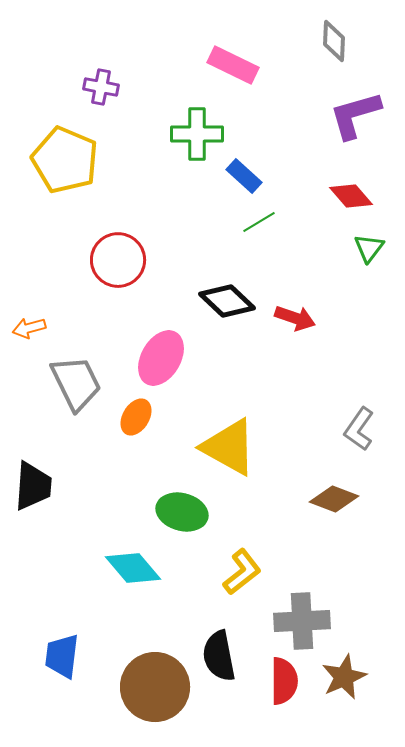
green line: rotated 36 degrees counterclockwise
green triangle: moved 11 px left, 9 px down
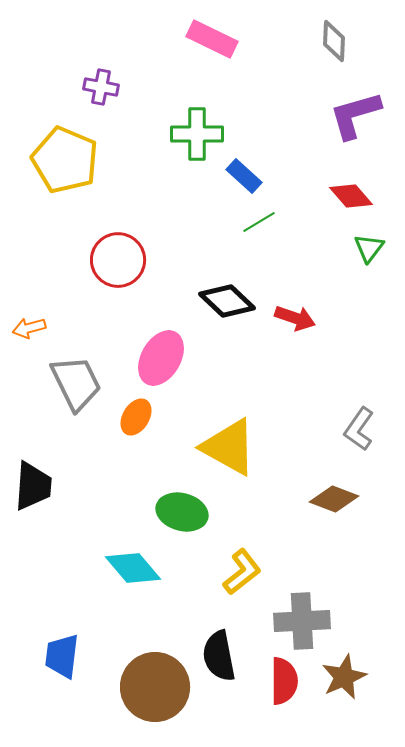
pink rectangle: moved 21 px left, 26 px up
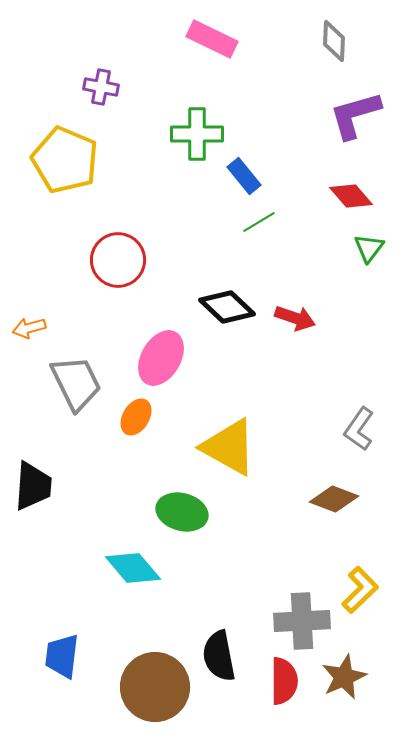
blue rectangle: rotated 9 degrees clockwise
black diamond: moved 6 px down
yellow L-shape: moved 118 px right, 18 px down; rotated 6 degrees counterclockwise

• • •

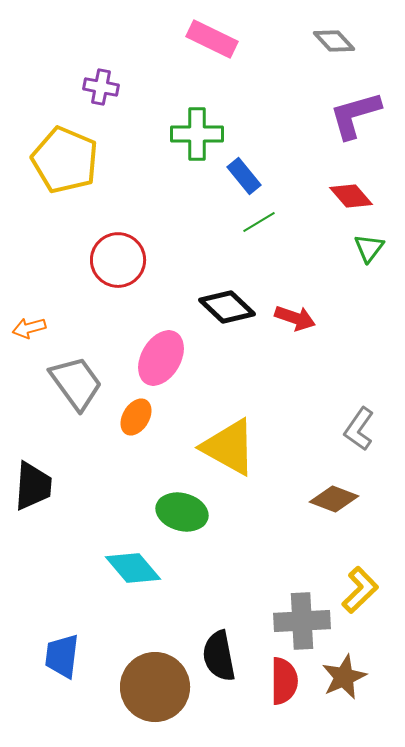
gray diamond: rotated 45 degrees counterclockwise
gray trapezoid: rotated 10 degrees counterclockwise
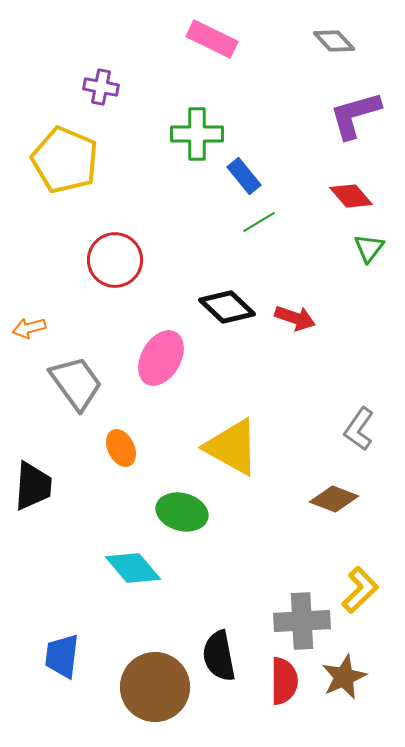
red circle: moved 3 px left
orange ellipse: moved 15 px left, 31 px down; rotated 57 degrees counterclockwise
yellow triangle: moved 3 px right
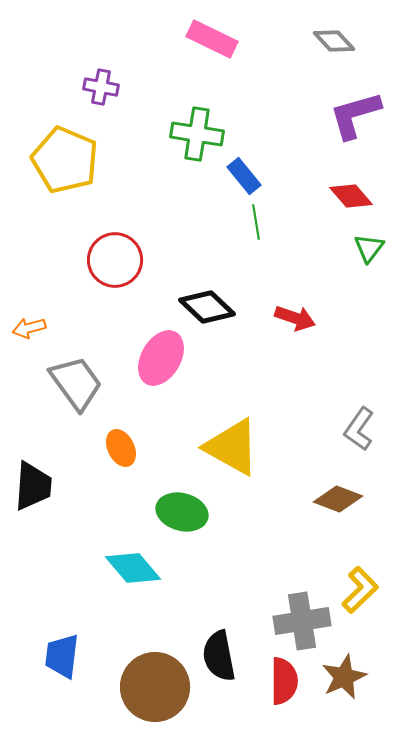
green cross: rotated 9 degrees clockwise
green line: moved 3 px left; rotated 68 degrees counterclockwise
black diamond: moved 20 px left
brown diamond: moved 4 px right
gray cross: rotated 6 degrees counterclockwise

• • •

### EXERCISE OBJECTIVE
Return the rows above unchanged, starting at the one containing "red circle: moved 3 px left" and ending at the one containing "gray cross: rotated", both included. Leave out any picture in that span.

### RESPONSE TO THE EXERCISE
red circle: moved 3 px left
orange ellipse: moved 15 px left, 31 px down; rotated 57 degrees counterclockwise
yellow triangle: moved 3 px right
green cross: rotated 9 degrees clockwise
green line: moved 3 px left; rotated 68 degrees counterclockwise
black diamond: moved 20 px left
brown diamond: moved 4 px right
gray cross: rotated 6 degrees counterclockwise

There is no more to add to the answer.